PROBLEM DETAILS: Search each line below for the word "grey" and list those that contain it.

-- INFORMATION PROVIDED follows --

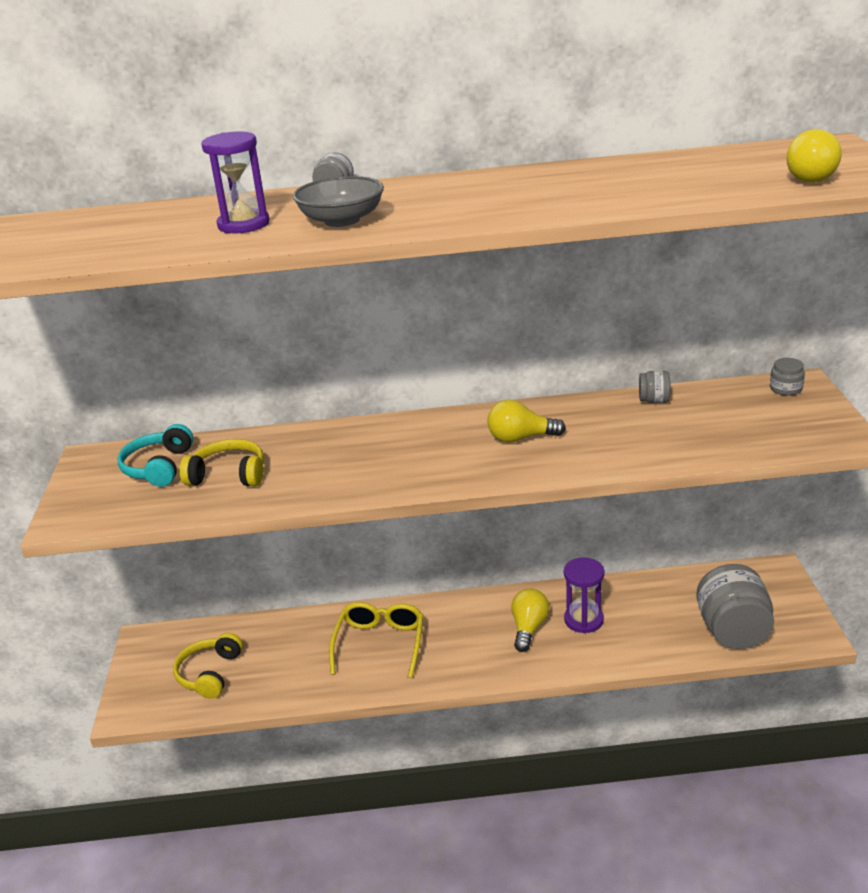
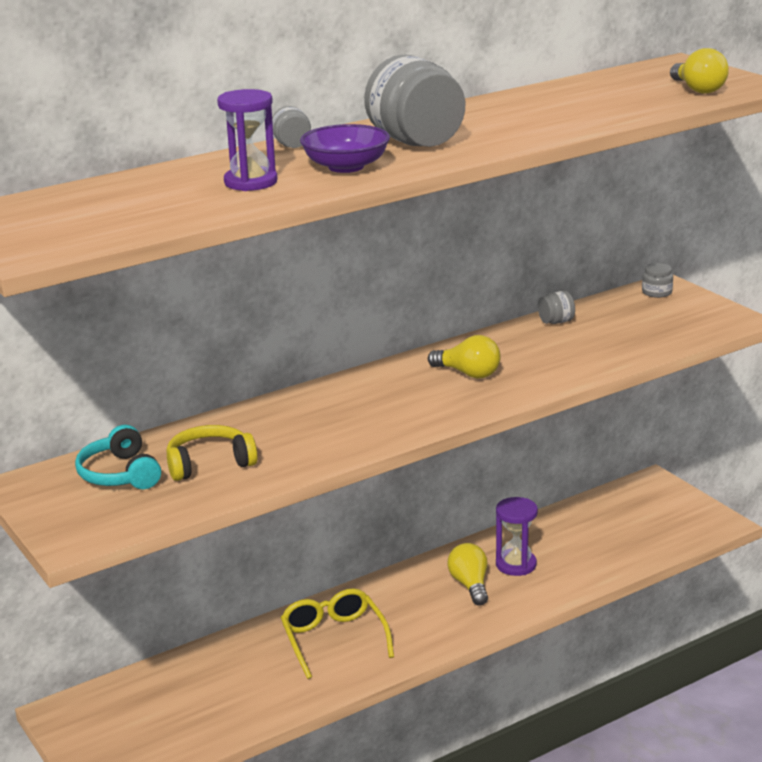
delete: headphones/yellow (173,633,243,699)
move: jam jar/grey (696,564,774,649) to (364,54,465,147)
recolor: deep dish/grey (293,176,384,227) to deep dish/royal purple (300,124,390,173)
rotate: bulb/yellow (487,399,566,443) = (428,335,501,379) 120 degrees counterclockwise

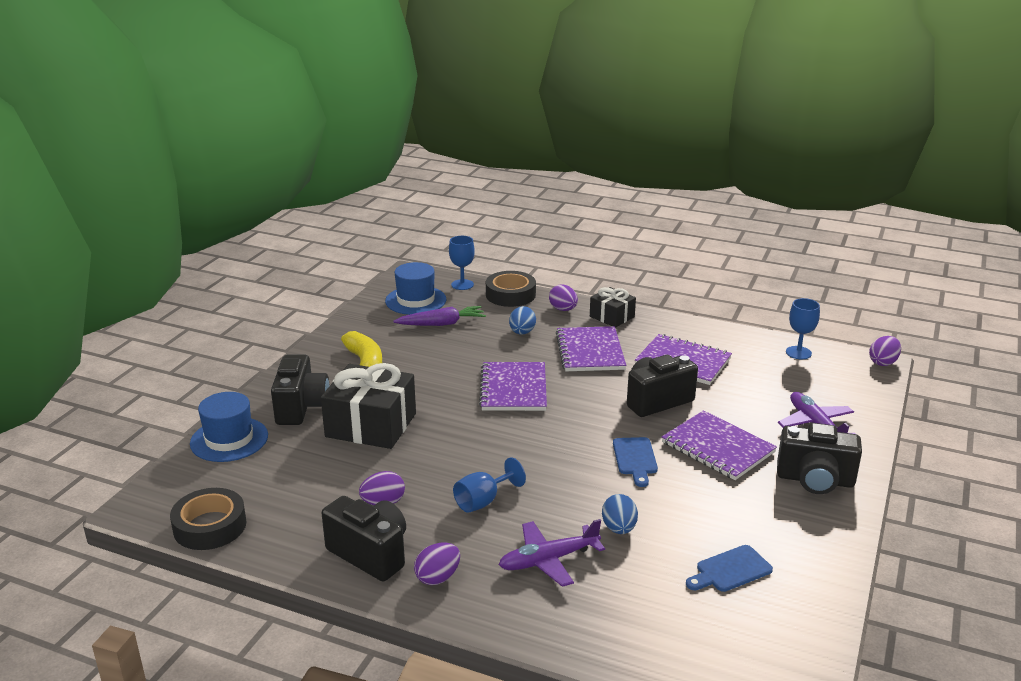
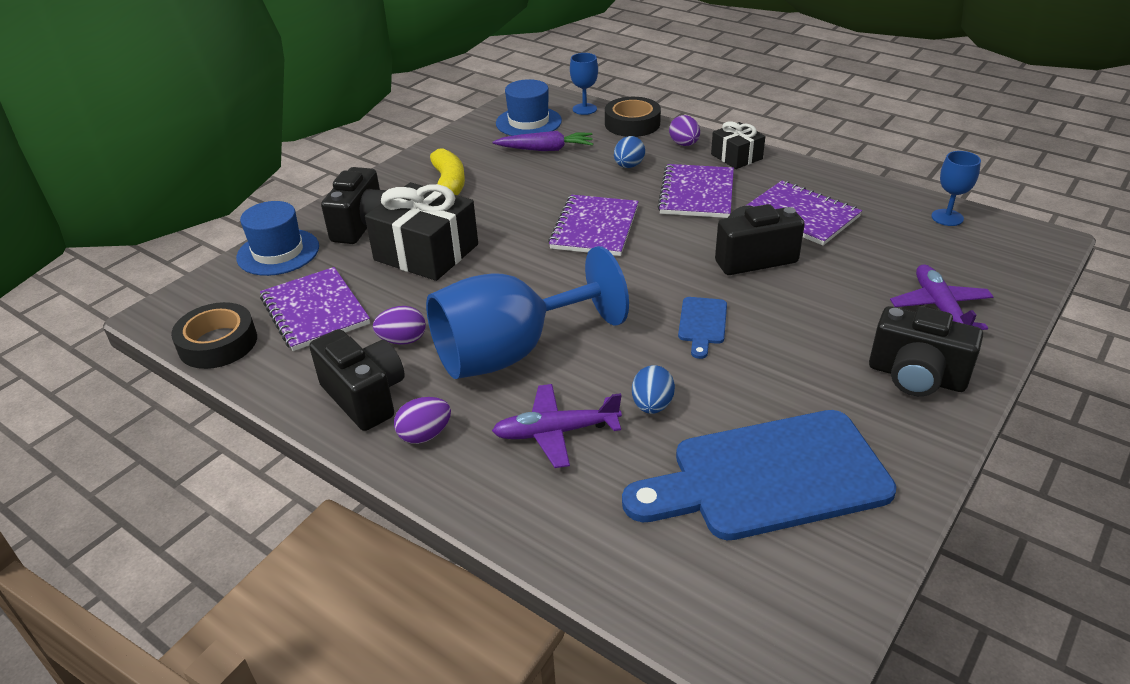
delete: egg/royal purple (869,336,901,366)
move: exercise book/royal purple (662,410,777,480) to (260,267,370,351)
resize: chalice/blue (453,457,526,513) = (426,246,629,379) x2.30; chopping board/blue (686,545,773,592) = (622,410,896,540) x2.34

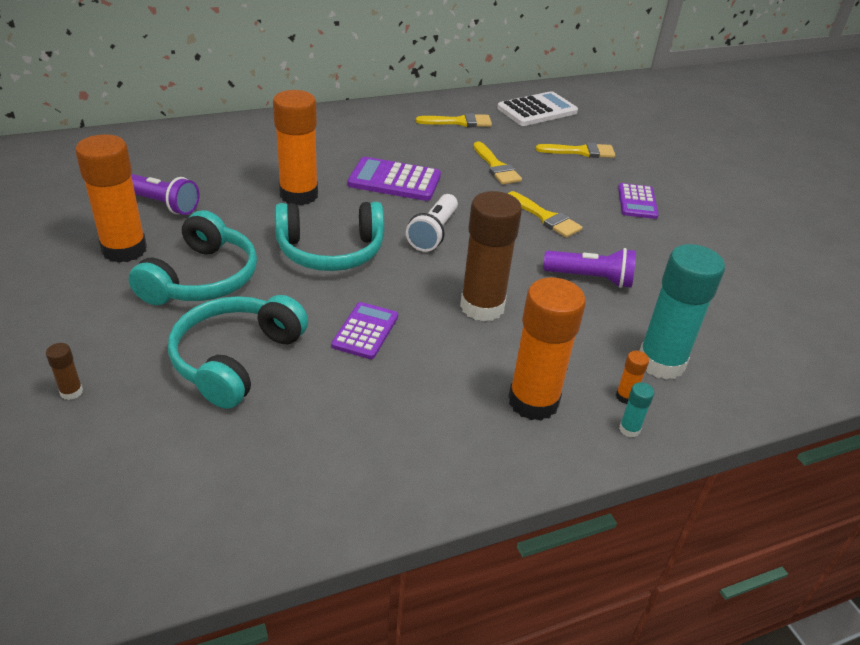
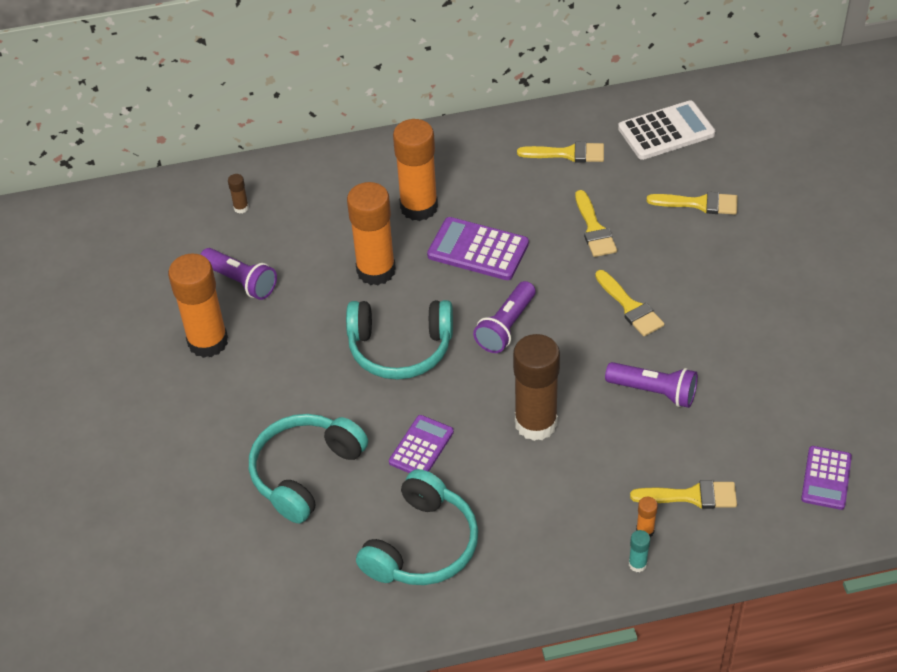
move: glue stick/dark brown (46,343,83,400) to (228,174,249,213); headphones/teal (129,210,257,305) to (356,469,478,585); glue stick/orange (508,277,586,421) to (393,119,438,221); calculator/royal purple (618,183,659,219) to (801,446,852,510)
replace: glue stick/teal (639,244,725,380) to paintbrush/yellow (630,480,737,509)
recolor: torch/pure white (406,194,458,252) to torch/royal purple (473,281,536,353)

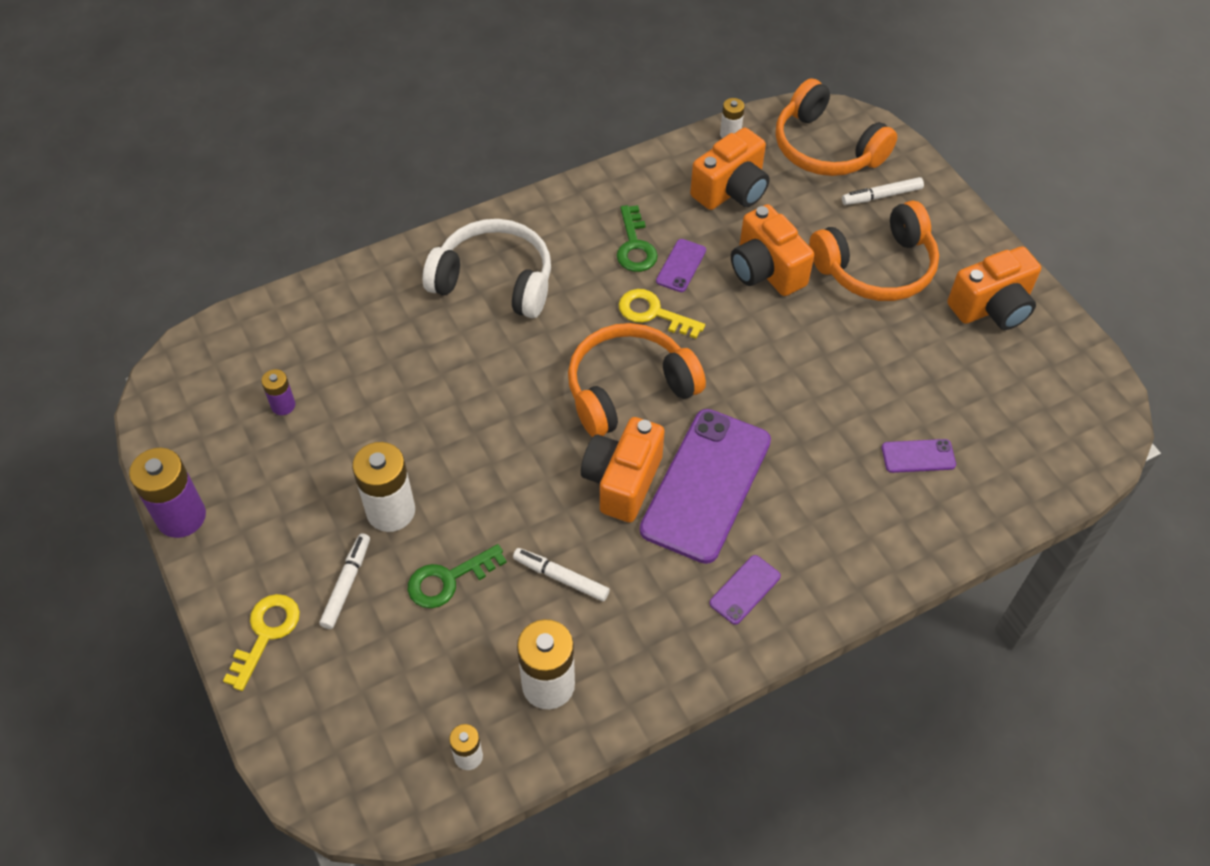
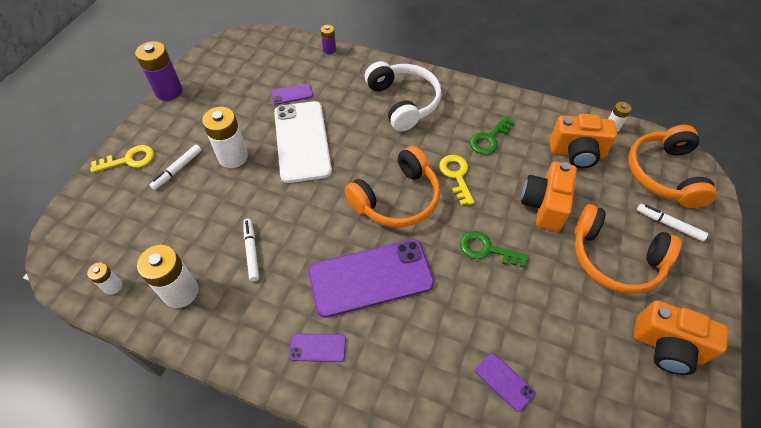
delete: photo camera/orange (581,417,665,523)
insert: mobile phone/pure white (274,101,332,183)
move: mobile phone/royal purple (656,239,706,292) to (271,83,313,105); AA battery/royal purple (261,369,295,415) to (321,25,336,54); latchkey/emerald (408,544,507,608) to (460,231,529,268)
rotate: marker pen/pure white (319,533,370,629) = (149,145,202,190) 150 degrees clockwise; headphones/orange (568,323,706,437) = (344,146,440,227) 120 degrees clockwise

-- INFORMATION PROVIDED concluded --

TASK RESULT:
move: jam jar/grey (696,564,774,649) to (364,54,465,147)
recolor: deep dish/grey (293,176,384,227) to deep dish/royal purple (300,124,390,173)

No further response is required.